* Begin Exercise input *

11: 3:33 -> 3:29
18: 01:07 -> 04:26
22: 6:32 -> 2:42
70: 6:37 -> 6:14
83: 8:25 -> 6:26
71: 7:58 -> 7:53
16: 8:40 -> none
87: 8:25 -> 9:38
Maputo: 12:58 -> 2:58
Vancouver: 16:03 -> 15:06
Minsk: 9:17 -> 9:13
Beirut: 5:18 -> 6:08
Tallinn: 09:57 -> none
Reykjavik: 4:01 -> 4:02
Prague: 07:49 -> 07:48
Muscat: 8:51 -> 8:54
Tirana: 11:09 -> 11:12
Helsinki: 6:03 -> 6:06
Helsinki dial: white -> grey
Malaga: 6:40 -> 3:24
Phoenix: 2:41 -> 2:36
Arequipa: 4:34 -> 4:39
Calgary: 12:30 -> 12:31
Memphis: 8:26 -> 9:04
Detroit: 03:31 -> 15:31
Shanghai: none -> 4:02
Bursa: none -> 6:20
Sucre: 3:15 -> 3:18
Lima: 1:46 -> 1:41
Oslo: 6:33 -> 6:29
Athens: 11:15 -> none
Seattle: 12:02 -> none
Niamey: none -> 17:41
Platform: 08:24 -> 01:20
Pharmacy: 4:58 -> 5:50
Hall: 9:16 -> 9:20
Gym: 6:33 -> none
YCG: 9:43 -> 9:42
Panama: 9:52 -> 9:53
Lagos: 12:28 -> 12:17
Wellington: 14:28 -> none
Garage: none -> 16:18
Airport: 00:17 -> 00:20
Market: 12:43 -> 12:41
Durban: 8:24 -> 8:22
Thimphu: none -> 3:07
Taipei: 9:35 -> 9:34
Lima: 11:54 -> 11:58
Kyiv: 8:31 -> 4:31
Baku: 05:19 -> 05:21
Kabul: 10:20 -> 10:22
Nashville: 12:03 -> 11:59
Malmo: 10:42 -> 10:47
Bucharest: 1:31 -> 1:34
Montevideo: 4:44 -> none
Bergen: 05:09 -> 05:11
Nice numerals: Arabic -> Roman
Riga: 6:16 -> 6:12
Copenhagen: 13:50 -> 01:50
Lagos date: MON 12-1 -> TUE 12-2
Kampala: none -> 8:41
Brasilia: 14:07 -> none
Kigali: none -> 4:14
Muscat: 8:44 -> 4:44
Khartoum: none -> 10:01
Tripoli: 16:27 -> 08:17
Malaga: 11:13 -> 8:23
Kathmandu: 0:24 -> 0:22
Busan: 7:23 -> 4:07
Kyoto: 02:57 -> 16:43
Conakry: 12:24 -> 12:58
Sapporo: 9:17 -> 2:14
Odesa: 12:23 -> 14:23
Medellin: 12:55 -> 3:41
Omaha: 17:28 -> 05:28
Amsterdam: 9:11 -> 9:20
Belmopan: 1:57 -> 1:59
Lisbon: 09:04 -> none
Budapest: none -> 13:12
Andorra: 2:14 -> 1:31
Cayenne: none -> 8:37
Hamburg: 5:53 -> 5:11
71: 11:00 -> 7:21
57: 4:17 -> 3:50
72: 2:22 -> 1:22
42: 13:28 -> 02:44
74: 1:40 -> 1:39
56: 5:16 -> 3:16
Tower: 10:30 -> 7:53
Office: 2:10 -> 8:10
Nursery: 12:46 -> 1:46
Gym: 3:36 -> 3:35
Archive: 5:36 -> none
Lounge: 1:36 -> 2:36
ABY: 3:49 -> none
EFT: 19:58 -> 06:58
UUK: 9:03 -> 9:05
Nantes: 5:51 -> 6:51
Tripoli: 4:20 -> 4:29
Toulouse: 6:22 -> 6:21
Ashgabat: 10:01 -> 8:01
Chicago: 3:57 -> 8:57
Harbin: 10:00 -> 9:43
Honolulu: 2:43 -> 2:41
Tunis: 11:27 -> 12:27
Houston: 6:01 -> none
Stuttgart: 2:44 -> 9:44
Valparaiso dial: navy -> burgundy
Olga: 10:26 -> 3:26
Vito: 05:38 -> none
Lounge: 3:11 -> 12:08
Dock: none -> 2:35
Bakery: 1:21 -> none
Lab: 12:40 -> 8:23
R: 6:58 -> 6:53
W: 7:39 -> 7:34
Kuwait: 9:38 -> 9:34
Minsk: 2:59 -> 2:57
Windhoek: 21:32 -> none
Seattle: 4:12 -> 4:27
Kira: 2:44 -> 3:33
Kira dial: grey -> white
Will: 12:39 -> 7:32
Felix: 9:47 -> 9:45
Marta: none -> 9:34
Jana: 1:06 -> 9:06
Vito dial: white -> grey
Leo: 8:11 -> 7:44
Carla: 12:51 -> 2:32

* End Exercise input *

Directive: Please copy out every entry above, character for character.

Exercise response:
11: 3:33 -> 3:29
18: 01:07 -> 04:26
22: 6:32 -> 2:42
70: 6:37 -> 6:14
83: 8:25 -> 6:26
71: 7:58 -> 7:53
16: 8:40 -> none
87: 8:25 -> 9:38
Maputo: 12:58 -> 2:58
Vancouver: 16:03 -> 15:06
Minsk: 9:17 -> 9:13
Beirut: 5:18 -> 6:08
Tallinn: 09:57 -> none
Reykjavik: 4:01 -> 4:02
Prague: 07:49 -> 07:48
Muscat: 8:51 -> 8:54
Tirana: 11:09 -> 11:12
Helsinki: 6:03 -> 6:06
Helsinki dial: white -> grey
Malaga: 6:40 -> 3:24
Phoenix: 2:41 -> 2:36
Arequipa: 4:34 -> 4:39
Calgary: 12:30 -> 12:31
Memphis: 8:26 -> 9:04
Detroit: 03:31 -> 15:31
Shanghai: none -> 4:02
Bursa: none -> 6:20
Sucre: 3:15 -> 3:18
Lima: 1:46 -> 1:41
Oslo: 6:33 -> 6:29
Athens: 11:15 -> none
Seattle: 12:02 -> none
Niamey: none -> 17:41
Platform: 08:24 -> 01:20
Pharmacy: 4:58 -> 5:50
Hall: 9:16 -> 9:20
Gym: 6:33 -> none
YCG: 9:43 -> 9:42
Panama: 9:52 -> 9:53
Lagos: 12:28 -> 12:17
Wellington: 14:28 -> none
Garage: none -> 16:18
Airport: 00:17 -> 00:20
Market: 12:43 -> 12:41
Durban: 8:24 -> 8:22
Thimphu: none -> 3:07
Taipei: 9:35 -> 9:34
Lima: 11:54 -> 11:58
Kyiv: 8:31 -> 4:31
Baku: 05:19 -> 05:21
Kabul: 10:20 -> 10:22
Nashville: 12:03 -> 11:59
Malmo: 10:42 -> 10:47
Bucharest: 1:31 -> 1:34
Montevideo: 4:44 -> none
Bergen: 05:09 -> 05:11
Nice numerals: Arabic -> Roman
Riga: 6:16 -> 6:12
Copenhagen: 13:50 -> 01:50
Lagos date: MON 12-1 -> TUE 12-2
Kampala: none -> 8:41
Brasilia: 14:07 -> none
Kigali: none -> 4:14
Muscat: 8:44 -> 4:44
Khartoum: none -> 10:01
Tripoli: 16:27 -> 08:17
Malaga: 11:13 -> 8:23
Kathmandu: 0:24 -> 0:22
Busan: 7:23 -> 4:07
Kyoto: 02:57 -> 16:43
Conakry: 12:24 -> 12:58
Sapporo: 9:17 -> 2:14
Odesa: 12:23 -> 14:23
Medellin: 12:55 -> 3:41
Omaha: 17:28 -> 05:28
Amsterdam: 9:11 -> 9:20
Belmopan: 1:57 -> 1:59
Lisbon: 09:04 -> none
Budapest: none -> 13:12
Andorra: 2:14 -> 1:31
Cayenne: none -> 8:37
Hamburg: 5:53 -> 5:11
71: 11:00 -> 7:21
57: 4:17 -> 3:50
72: 2:22 -> 1:22
42: 13:28 -> 02:44
74: 1:40 -> 1:39
56: 5:16 -> 3:16
Tower: 10:30 -> 7:53
Office: 2:10 -> 8:10
Nursery: 12:46 -> 1:46
Gym: 3:36 -> 3:35
Archive: 5:36 -> none
Lounge: 1:36 -> 2:36
ABY: 3:49 -> none
EFT: 19:58 -> 06:58
UUK: 9:03 -> 9:05
Nantes: 5:51 -> 6:51
Tripoli: 4:20 -> 4:29
Toulouse: 6:22 -> 6:21
Ashgabat: 10:01 -> 8:01
Chicago: 3:57 -> 8:57
Harbin: 10:00 -> 9:43
Honolulu: 2:43 -> 2:41
Tunis: 11:27 -> 12:27
Houston: 6:01 -> none
Stuttgart: 2:44 -> 9:44
Valparaiso dial: navy -> burgundy
Olga: 10:26 -> 3:26
Vito: 05:38 -> none
Lounge: 3:11 -> 12:08
Dock: none -> 2:35
Bakery: 1:21 -> none
Lab: 12:40 -> 8:23
R: 6:58 -> 6:53
W: 7:39 -> 7:34
Kuwait: 9:38 -> 9:34
Minsk: 2:59 -> 2:57
Windhoek: 21:32 -> none
Seattle: 4:12 -> 4:27
Kira: 2:44 -> 3:33
Kira dial: grey -> white
Will: 12:39 -> 7:32
Felix: 9:47 -> 9:45
Marta: none -> 9:34
Jana: 1:06 -> 9:06
Vito dial: white -> grey
Leo: 8:11 -> 7:44
Carla: 12:51 -> 2:32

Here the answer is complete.